*WHAT TO PRODUCE*. Keep the pictures out, please, and set down every record exactly.
*** SUPPLIED RECORDS ***
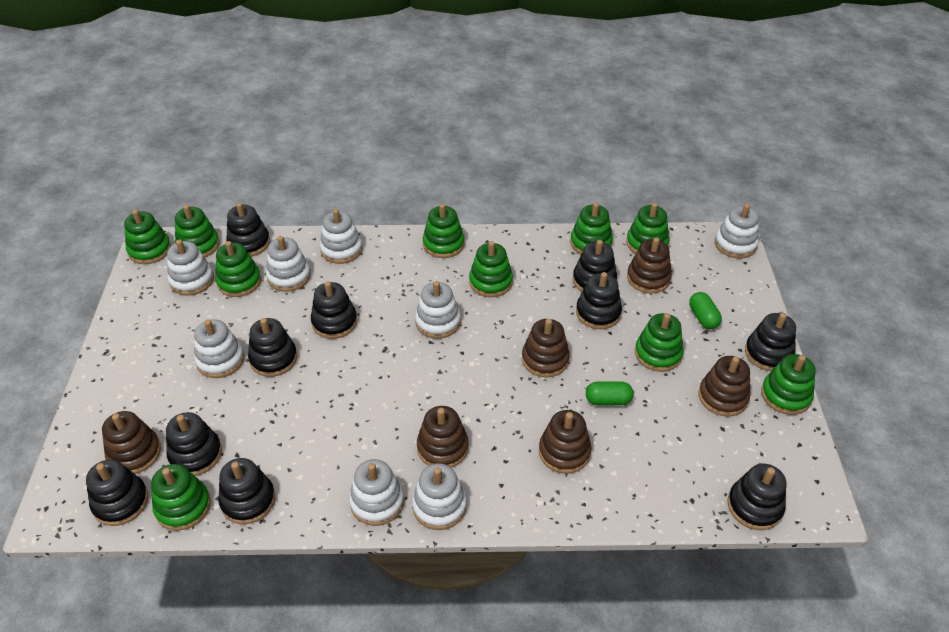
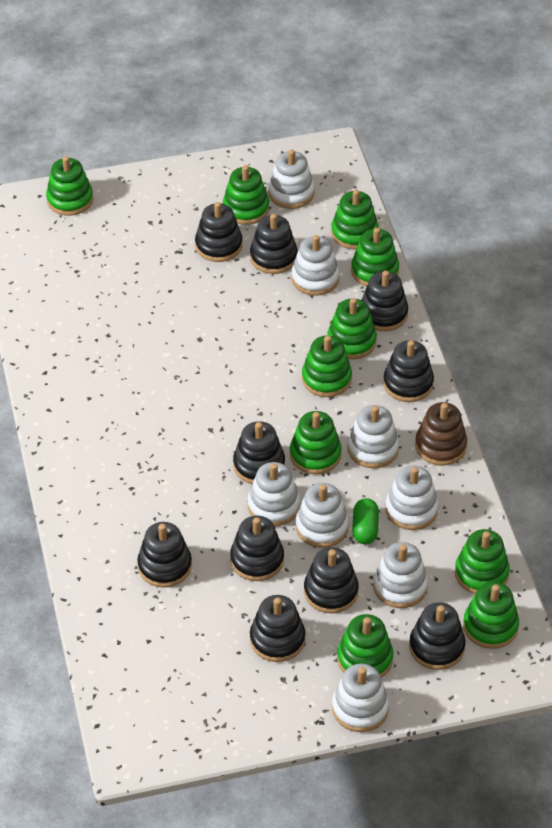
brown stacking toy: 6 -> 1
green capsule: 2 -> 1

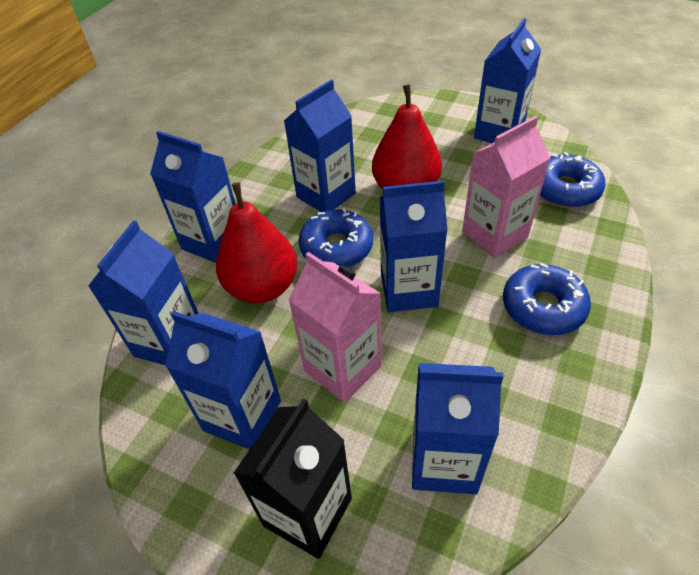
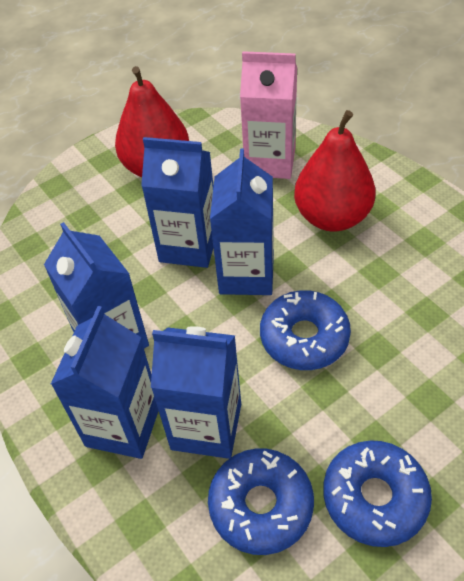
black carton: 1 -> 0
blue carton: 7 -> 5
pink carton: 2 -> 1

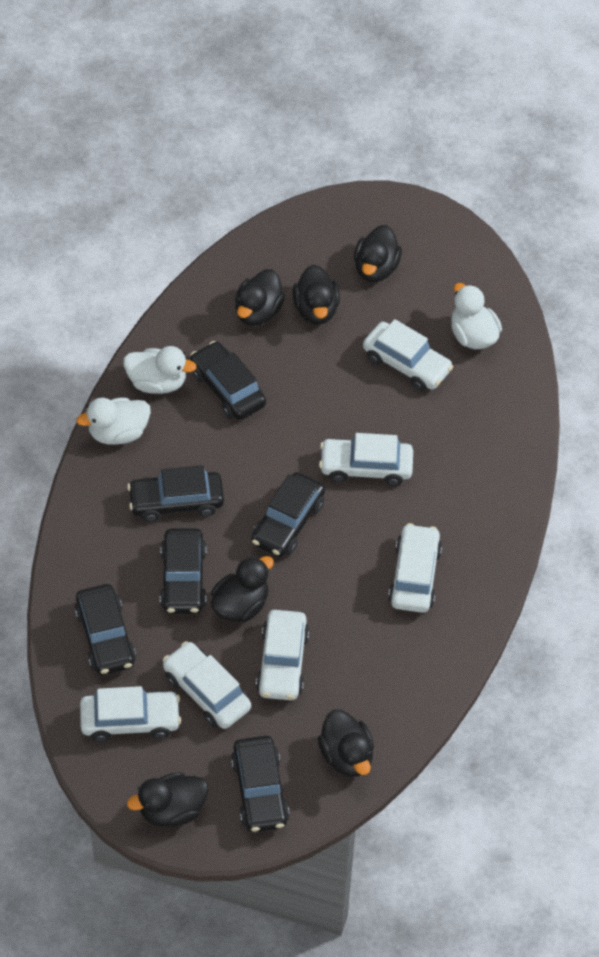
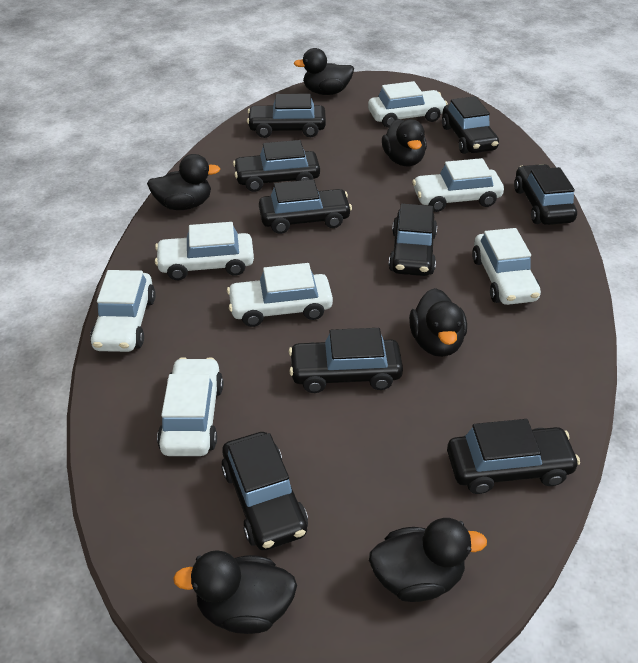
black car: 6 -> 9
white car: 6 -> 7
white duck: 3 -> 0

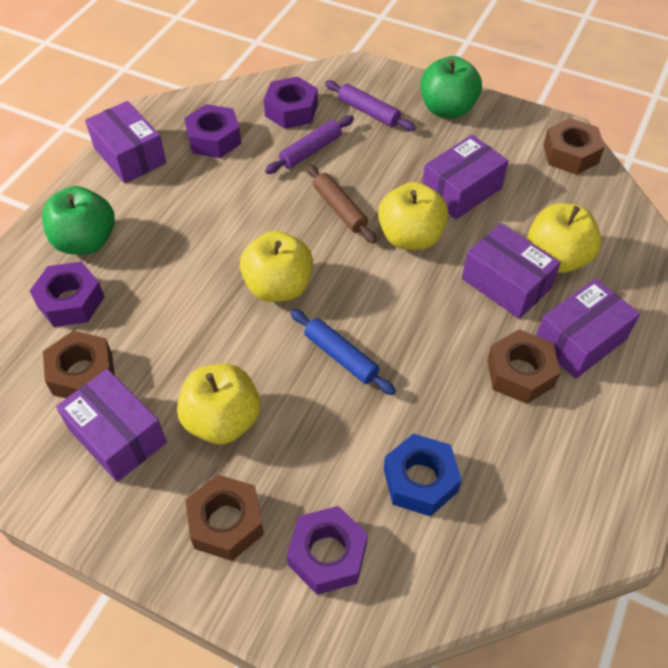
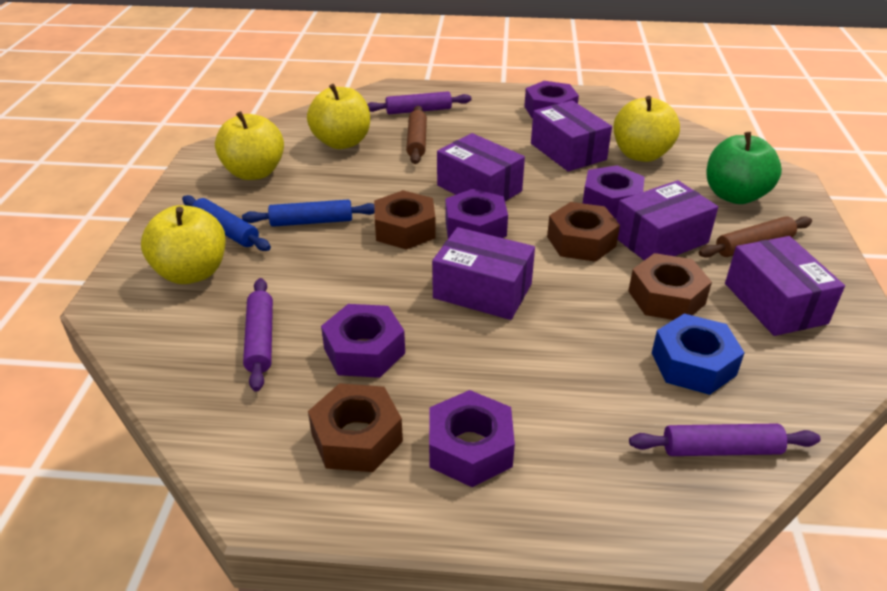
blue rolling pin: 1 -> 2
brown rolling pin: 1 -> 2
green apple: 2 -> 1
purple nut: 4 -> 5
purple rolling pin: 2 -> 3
*** End of SUPPLIED RECORDS ***
*YOUR RESPONSE*.
brown stacking toy: 6 -> 1
green capsule: 2 -> 1

black carton: 1 -> 0
blue carton: 7 -> 5
pink carton: 2 -> 1

black car: 6 -> 9
white car: 6 -> 7
white duck: 3 -> 0

blue rolling pin: 1 -> 2
brown rolling pin: 1 -> 2
green apple: 2 -> 1
purple nut: 4 -> 5
purple rolling pin: 2 -> 3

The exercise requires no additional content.